Version difference data:
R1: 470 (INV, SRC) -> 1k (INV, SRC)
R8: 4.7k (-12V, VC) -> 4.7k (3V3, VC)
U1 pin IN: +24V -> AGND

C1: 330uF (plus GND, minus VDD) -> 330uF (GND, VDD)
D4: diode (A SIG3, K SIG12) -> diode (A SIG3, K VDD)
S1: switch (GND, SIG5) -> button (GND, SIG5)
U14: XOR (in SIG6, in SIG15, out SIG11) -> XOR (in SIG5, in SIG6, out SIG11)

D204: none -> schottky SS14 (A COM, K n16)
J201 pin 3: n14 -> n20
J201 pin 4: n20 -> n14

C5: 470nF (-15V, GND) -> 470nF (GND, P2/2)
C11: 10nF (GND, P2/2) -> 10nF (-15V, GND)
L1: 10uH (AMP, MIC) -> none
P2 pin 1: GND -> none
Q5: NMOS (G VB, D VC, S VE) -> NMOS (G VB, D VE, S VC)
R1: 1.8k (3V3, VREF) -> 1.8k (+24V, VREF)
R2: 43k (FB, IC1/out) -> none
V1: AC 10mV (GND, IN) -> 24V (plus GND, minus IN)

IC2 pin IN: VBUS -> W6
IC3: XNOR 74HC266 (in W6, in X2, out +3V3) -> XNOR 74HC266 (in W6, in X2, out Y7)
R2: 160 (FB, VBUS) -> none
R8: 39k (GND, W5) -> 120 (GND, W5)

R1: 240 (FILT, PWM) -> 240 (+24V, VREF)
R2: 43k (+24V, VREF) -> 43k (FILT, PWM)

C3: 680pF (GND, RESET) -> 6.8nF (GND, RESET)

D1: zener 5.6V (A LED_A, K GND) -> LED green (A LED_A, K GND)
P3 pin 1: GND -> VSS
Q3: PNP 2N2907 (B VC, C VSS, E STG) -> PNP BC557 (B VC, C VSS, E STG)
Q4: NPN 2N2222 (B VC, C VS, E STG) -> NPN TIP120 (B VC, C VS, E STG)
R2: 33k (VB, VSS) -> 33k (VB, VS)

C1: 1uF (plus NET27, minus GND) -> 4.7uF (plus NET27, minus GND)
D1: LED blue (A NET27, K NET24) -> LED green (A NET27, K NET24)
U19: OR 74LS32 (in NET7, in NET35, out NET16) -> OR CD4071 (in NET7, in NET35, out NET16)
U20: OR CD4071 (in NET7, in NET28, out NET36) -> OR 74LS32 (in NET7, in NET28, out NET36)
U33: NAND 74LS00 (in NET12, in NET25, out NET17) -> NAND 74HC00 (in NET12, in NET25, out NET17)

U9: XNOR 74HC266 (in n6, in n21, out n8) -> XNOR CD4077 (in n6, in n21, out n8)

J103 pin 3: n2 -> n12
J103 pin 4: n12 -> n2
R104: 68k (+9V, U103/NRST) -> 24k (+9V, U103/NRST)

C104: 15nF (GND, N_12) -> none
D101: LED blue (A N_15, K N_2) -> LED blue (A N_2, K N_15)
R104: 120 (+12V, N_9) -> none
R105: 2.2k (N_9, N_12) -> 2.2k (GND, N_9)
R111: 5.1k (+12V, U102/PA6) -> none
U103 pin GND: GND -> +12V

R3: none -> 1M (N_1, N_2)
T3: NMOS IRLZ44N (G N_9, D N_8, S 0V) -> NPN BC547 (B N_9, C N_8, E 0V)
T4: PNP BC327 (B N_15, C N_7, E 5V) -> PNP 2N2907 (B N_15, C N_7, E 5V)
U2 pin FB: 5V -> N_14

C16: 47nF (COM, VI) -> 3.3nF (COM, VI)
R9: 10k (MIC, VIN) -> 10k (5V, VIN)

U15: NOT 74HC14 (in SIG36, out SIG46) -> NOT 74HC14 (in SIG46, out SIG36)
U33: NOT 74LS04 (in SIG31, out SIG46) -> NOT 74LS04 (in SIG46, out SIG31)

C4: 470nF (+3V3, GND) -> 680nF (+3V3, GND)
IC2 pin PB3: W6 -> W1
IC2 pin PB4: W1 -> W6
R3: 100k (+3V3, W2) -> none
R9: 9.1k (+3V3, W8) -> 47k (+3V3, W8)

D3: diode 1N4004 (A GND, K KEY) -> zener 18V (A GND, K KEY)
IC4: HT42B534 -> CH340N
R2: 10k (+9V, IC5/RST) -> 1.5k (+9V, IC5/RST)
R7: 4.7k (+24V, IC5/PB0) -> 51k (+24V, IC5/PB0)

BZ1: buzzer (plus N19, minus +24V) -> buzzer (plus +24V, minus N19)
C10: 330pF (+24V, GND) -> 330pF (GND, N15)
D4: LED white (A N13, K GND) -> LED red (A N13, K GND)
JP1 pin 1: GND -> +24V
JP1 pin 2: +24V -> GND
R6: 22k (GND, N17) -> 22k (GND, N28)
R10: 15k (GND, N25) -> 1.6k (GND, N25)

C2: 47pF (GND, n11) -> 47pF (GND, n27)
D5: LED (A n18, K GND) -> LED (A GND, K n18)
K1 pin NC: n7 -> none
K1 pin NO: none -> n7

Work instructions: Above are some records; copy exactly the lines from the one with "Q5: NMOS (G" through the one with "U2 pin FB: 5V -> N_14", both included, and no others.

Finished task:
Q5: NMOS (G VB, D VC, S VE) -> NMOS (G VB, D VE, S VC)
R1: 1.8k (3V3, VREF) -> 1.8k (+24V, VREF)
R2: 43k (FB, IC1/out) -> none
V1: AC 10mV (GND, IN) -> 24V (plus GND, minus IN)

IC2 pin IN: VBUS -> W6
IC3: XNOR 74HC266 (in W6, in X2, out +3V3) -> XNOR 74HC266 (in W6, in X2, out Y7)
R2: 160 (FB, VBUS) -> none
R8: 39k (GND, W5) -> 120 (GND, W5)

R1: 240 (FILT, PWM) -> 240 (+24V, VREF)
R2: 43k (+24V, VREF) -> 43k (FILT, PWM)

C3: 680pF (GND, RESET) -> 6.8nF (GND, RESET)

D1: zener 5.6V (A LED_A, K GND) -> LED green (A LED_A, K GND)
P3 pin 1: GND -> VSS
Q3: PNP 2N2907 (B VC, C VSS, E STG) -> PNP BC557 (B VC, C VSS, E STG)
Q4: NPN 2N2222 (B VC, C VS, E STG) -> NPN TIP120 (B VC, C VS, E STG)
R2: 33k (VB, VSS) -> 33k (VB, VS)

C1: 1uF (plus NET27, minus GND) -> 4.7uF (plus NET27, minus GND)
D1: LED blue (A NET27, K NET24) -> LED green (A NET27, K NET24)
U19: OR 74LS32 (in NET7, in NET35, out NET16) -> OR CD4071 (in NET7, in NET35, out NET16)
U20: OR CD4071 (in NET7, in NET28, out NET36) -> OR 74LS32 (in NET7, in NET28, out NET36)
U33: NAND 74LS00 (in NET12, in NET25, out NET17) -> NAND 74HC00 (in NET12, in NET25, out NET17)

U9: XNOR 74HC266 (in n6, in n21, out n8) -> XNOR CD4077 (in n6, in n21, out n8)

J103 pin 3: n2 -> n12
J103 pin 4: n12 -> n2
R104: 68k (+9V, U103/NRST) -> 24k (+9V, U103/NRST)

C104: 15nF (GND, N_12) -> none
D101: LED blue (A N_15, K N_2) -> LED blue (A N_2, K N_15)
R104: 120 (+12V, N_9) -> none
R105: 2.2k (N_9, N_12) -> 2.2k (GND, N_9)
R111: 5.1k (+12V, U102/PA6) -> none
U103 pin GND: GND -> +12V

R3: none -> 1M (N_1, N_2)
T3: NMOS IRLZ44N (G N_9, D N_8, S 0V) -> NPN BC547 (B N_9, C N_8, E 0V)
T4: PNP BC327 (B N_15, C N_7, E 5V) -> PNP 2N2907 (B N_15, C N_7, E 5V)
U2 pin FB: 5V -> N_14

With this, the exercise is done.